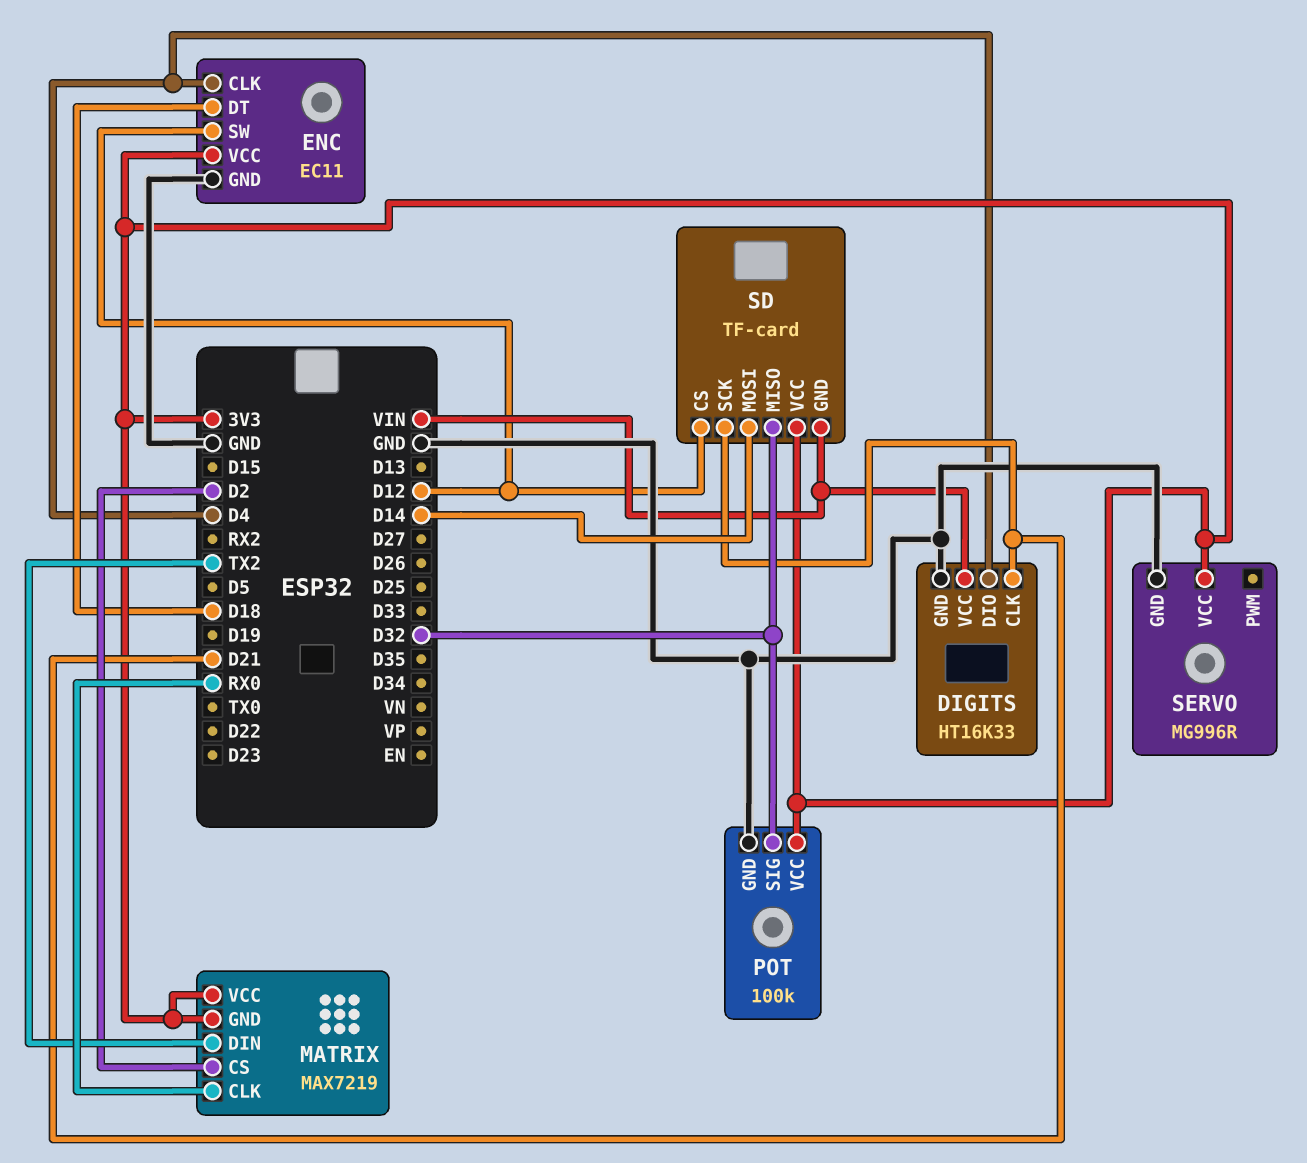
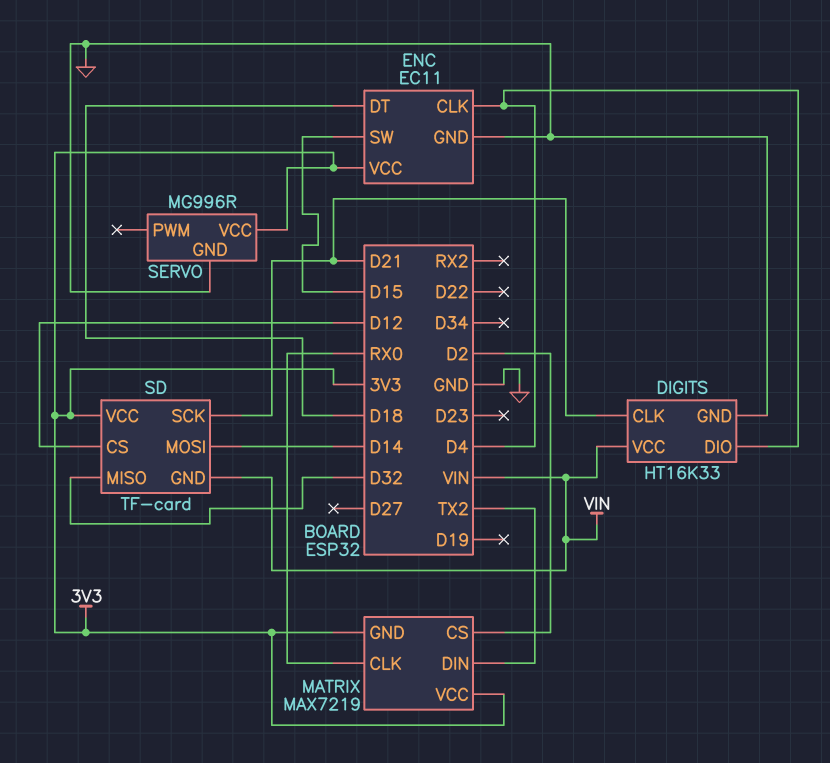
ENC pin SW: D12 -> D15
POT: 100k -> none
POT pin GND: GND -> none
POT pin SIG: D32 -> none
POT pin VCC: 3V3 -> none

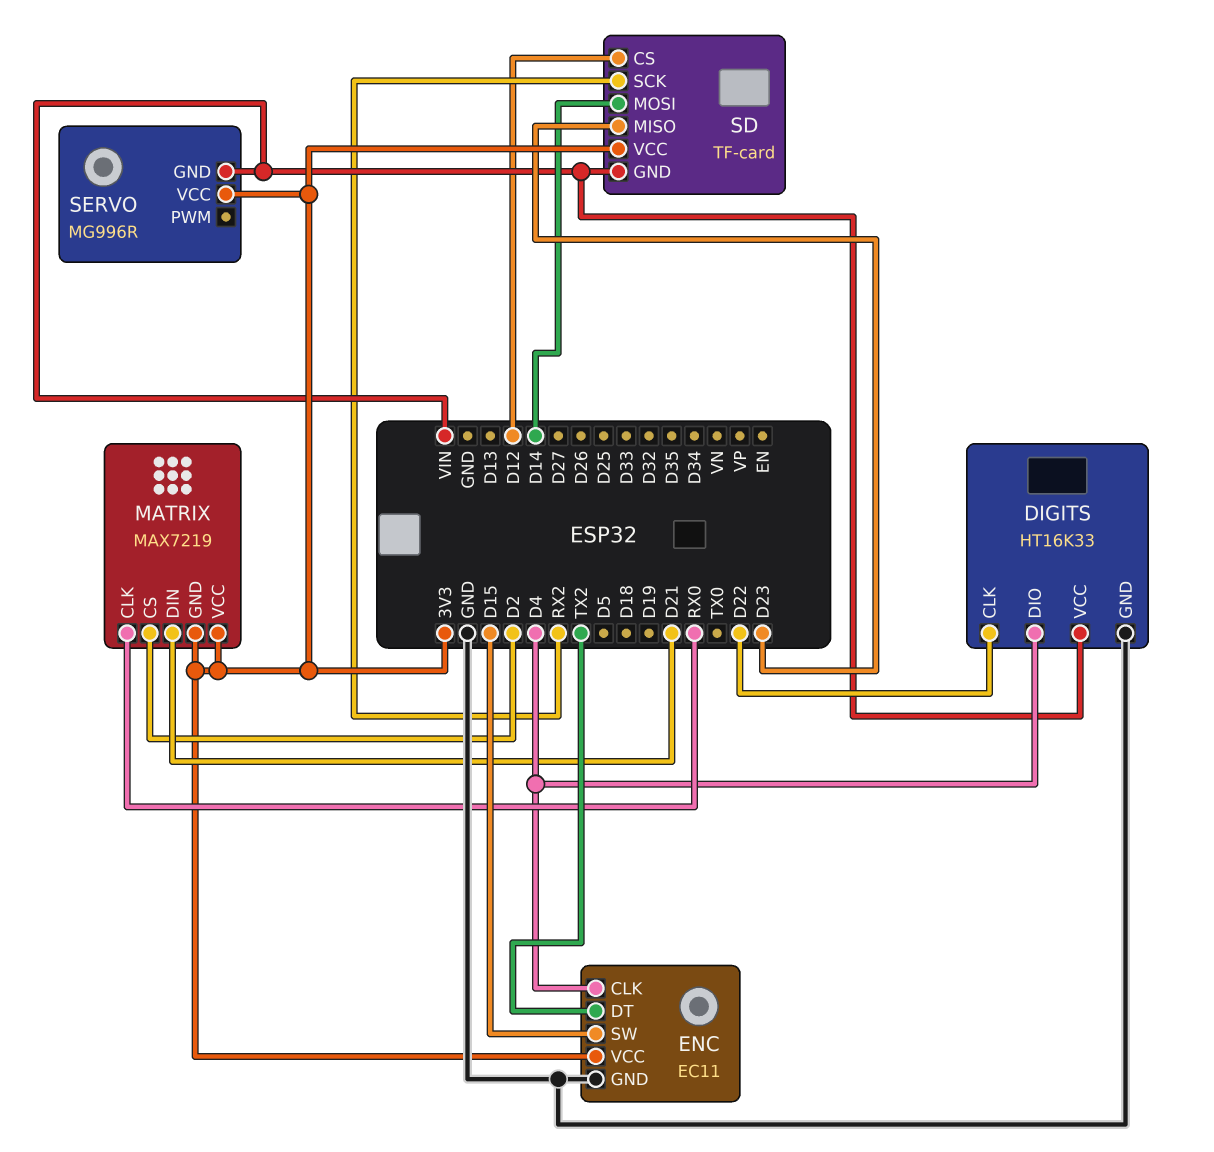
DIGITS pin CLK: D21 -> D22
ENC pin DT: D18 -> TX2
MATRIX pin DIN: TX2 -> D21
SD pin MISO: D32 -> D23
SD pin SCK: D21 -> RX2
SERVO pin GND: GND -> VIN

......

Return exactly the lines in the records above, beginning with the one that holds "DIGITS pin CLK: D21 -> D22" and ending with the last.

DIGITS pin CLK: D21 -> D22
ENC pin DT: D18 -> TX2
MATRIX pin DIN: TX2 -> D21
SD pin MISO: D32 -> D23
SD pin SCK: D21 -> RX2
SERVO pin GND: GND -> VIN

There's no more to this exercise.